Work request: Restate word for word the lines of the records below, starting at the line that contains "camera: 20 degrees right, 10 degrees down" and ending at the line that contains "camera: 10 degrees left, 5 degrees down", with both of those lines included and nothing else.

[Object change descriptions]
* * * * * * *
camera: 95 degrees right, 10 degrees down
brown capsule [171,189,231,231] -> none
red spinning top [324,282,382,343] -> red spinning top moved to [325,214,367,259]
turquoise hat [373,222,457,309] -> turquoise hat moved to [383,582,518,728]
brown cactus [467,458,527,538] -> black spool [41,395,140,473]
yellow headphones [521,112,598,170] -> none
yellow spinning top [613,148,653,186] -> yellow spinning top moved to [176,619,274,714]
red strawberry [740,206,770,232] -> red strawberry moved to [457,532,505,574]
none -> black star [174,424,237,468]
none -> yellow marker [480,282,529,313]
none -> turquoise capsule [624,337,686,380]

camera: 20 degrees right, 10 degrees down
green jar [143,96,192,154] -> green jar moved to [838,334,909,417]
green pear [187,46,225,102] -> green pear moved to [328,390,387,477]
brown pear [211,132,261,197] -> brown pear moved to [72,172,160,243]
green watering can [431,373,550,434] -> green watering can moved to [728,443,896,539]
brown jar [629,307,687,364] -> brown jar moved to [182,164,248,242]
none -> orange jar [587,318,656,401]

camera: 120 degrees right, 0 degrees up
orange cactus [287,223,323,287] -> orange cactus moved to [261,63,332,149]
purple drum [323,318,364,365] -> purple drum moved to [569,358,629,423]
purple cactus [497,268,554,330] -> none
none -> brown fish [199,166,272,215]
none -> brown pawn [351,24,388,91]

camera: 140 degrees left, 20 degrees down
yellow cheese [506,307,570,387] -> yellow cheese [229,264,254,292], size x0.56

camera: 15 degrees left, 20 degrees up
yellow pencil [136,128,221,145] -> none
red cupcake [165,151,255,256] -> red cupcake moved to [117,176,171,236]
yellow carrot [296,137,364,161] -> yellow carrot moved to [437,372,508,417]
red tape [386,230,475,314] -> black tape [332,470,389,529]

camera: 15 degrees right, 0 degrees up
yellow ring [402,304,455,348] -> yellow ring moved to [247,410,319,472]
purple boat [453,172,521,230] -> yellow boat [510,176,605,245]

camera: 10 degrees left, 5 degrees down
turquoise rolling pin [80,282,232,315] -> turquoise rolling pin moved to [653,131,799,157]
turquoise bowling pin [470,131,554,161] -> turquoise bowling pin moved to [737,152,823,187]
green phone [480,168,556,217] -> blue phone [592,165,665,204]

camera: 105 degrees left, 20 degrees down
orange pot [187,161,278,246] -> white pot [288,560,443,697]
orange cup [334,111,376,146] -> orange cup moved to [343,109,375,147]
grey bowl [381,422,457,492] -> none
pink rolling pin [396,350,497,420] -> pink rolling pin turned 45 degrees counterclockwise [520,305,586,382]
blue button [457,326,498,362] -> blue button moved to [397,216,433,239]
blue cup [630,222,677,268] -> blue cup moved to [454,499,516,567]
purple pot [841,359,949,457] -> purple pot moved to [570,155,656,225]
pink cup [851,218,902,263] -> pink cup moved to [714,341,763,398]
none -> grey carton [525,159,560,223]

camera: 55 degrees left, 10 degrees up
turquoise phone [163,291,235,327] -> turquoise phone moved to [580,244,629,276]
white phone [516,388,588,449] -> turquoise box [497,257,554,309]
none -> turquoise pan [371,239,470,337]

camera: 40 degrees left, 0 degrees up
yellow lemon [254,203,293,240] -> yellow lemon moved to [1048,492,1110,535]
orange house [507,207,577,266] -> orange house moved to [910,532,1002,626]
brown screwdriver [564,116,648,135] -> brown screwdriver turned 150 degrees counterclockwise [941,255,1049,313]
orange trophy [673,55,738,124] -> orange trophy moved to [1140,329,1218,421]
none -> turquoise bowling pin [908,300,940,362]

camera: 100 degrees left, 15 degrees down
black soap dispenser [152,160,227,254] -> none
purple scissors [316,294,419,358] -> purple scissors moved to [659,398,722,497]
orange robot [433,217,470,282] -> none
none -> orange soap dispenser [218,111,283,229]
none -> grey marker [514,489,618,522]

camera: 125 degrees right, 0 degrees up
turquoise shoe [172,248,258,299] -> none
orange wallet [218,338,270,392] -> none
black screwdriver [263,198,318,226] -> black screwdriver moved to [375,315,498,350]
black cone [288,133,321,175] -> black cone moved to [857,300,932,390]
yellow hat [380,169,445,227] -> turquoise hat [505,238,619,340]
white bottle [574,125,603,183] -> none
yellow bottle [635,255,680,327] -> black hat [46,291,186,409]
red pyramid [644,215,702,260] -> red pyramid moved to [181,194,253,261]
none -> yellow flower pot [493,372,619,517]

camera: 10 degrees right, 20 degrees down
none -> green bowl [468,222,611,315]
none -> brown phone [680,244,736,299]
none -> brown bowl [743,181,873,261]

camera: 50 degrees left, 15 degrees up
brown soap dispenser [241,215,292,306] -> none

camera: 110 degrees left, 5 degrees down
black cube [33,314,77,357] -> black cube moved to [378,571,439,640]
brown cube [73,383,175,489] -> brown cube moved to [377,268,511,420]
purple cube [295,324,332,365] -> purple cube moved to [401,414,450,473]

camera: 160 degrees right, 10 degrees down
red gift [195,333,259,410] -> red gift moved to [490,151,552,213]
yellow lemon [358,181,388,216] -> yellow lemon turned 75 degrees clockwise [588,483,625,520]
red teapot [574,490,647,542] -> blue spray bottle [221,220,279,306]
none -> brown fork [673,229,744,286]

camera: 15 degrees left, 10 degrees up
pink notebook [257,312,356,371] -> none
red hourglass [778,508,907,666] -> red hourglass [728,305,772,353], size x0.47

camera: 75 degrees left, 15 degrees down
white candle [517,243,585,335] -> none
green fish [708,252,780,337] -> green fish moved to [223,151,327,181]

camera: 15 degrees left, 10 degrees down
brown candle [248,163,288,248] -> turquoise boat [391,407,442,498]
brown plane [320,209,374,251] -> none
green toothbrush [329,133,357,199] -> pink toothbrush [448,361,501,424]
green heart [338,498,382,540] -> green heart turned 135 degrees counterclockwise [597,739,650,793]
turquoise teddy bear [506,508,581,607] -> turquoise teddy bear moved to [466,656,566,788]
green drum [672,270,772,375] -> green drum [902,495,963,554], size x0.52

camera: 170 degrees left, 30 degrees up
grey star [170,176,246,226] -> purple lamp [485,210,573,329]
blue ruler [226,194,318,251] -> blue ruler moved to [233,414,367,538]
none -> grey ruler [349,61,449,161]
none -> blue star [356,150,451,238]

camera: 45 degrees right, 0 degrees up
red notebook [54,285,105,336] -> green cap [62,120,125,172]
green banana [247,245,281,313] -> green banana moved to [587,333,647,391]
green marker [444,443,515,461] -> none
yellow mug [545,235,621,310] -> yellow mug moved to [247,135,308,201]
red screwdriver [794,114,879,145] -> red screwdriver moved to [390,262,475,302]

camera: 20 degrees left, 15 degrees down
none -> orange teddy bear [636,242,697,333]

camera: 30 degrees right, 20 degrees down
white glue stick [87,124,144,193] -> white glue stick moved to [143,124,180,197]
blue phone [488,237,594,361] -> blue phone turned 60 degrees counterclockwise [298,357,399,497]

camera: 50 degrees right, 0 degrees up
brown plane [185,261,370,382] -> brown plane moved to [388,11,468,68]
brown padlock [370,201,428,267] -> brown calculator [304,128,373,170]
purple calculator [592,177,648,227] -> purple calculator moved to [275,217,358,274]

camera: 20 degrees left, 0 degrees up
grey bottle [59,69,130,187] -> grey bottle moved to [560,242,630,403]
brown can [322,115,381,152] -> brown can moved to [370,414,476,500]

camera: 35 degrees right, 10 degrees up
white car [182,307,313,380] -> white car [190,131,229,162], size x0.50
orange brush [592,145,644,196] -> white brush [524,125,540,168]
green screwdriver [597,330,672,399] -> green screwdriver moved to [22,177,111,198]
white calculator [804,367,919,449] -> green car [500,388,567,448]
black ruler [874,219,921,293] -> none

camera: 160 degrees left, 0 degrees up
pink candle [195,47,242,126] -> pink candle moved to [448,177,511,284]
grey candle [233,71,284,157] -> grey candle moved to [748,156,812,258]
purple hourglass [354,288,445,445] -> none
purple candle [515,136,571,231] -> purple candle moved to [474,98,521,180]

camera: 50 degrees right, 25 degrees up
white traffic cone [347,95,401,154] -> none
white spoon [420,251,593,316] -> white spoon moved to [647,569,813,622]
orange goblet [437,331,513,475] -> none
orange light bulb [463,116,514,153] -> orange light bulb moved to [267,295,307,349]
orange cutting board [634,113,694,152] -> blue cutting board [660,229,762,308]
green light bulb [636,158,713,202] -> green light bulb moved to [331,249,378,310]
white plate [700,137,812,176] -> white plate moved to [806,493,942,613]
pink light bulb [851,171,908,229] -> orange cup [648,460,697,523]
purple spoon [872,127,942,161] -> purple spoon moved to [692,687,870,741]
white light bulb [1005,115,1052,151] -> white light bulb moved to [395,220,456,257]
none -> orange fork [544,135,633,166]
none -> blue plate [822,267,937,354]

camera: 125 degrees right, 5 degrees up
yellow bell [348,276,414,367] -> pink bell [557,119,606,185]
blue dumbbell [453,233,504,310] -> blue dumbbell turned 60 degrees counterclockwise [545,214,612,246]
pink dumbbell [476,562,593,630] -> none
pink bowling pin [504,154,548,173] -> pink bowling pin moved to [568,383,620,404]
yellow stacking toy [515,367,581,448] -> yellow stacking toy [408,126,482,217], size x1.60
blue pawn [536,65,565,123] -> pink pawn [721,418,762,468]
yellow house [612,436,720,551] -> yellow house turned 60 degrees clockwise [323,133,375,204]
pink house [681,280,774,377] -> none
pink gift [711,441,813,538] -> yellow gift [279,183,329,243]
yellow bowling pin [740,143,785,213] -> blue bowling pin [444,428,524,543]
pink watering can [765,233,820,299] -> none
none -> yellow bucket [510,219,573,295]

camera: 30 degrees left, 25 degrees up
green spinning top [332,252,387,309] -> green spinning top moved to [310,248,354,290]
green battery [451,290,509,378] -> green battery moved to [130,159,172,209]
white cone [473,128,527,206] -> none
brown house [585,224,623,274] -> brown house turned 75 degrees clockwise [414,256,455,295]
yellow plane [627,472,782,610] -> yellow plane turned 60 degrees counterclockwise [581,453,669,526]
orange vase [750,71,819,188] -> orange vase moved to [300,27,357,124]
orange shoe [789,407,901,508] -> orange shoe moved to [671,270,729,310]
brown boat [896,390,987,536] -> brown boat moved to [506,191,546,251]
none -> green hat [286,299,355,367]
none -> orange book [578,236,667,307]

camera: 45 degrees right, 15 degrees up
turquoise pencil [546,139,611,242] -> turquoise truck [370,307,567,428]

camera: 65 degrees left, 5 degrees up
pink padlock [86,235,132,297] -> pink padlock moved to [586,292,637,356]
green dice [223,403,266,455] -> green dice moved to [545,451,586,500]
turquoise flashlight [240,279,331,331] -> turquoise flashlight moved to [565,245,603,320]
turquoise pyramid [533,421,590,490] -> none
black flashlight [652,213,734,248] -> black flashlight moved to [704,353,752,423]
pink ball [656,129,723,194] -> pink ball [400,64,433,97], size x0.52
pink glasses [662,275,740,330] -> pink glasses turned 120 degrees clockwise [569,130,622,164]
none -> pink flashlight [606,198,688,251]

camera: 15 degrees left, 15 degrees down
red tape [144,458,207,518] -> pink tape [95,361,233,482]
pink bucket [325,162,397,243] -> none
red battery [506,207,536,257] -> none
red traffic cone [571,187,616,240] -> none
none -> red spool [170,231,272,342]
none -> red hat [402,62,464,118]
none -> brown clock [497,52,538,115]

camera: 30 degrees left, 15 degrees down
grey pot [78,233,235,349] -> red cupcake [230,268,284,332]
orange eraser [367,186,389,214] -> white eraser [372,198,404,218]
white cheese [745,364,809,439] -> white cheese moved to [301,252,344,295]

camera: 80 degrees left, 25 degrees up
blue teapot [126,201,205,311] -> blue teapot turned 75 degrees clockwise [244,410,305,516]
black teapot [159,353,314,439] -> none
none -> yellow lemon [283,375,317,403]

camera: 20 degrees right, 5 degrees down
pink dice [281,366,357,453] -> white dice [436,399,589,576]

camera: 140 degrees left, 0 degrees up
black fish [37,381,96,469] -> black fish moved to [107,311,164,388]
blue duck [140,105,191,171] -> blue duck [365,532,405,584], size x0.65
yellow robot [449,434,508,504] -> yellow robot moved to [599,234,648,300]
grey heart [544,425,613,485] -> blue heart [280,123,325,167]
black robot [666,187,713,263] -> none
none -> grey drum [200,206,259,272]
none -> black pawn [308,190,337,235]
* * * * * * *
Your solution:
camera: 20 degrees right, 10 degrees down
green jar [143,96,192,154] -> green jar moved to [838,334,909,417]
green pear [187,46,225,102] -> green pear moved to [328,390,387,477]
brown pear [211,132,261,197] -> brown pear moved to [72,172,160,243]
green watering can [431,373,550,434] -> green watering can moved to [728,443,896,539]
brown jar [629,307,687,364] -> brown jar moved to [182,164,248,242]
none -> orange jar [587,318,656,401]

camera: 120 degrees right, 0 degrees up
orange cactus [287,223,323,287] -> orange cactus moved to [261,63,332,149]
purple drum [323,318,364,365] -> purple drum moved to [569,358,629,423]
purple cactus [497,268,554,330] -> none
none -> brown fish [199,166,272,215]
none -> brown pawn [351,24,388,91]

camera: 140 degrees left, 20 degrees down
yellow cheese [506,307,570,387] -> yellow cheese [229,264,254,292], size x0.56

camera: 15 degrees left, 20 degrees up
yellow pencil [136,128,221,145] -> none
red cupcake [165,151,255,256] -> red cupcake moved to [117,176,171,236]
yellow carrot [296,137,364,161] -> yellow carrot moved to [437,372,508,417]
red tape [386,230,475,314] -> black tape [332,470,389,529]

camera: 15 degrees right, 0 degrees up
yellow ring [402,304,455,348] -> yellow ring moved to [247,410,319,472]
purple boat [453,172,521,230] -> yellow boat [510,176,605,245]

camera: 10 degrees left, 5 degrees down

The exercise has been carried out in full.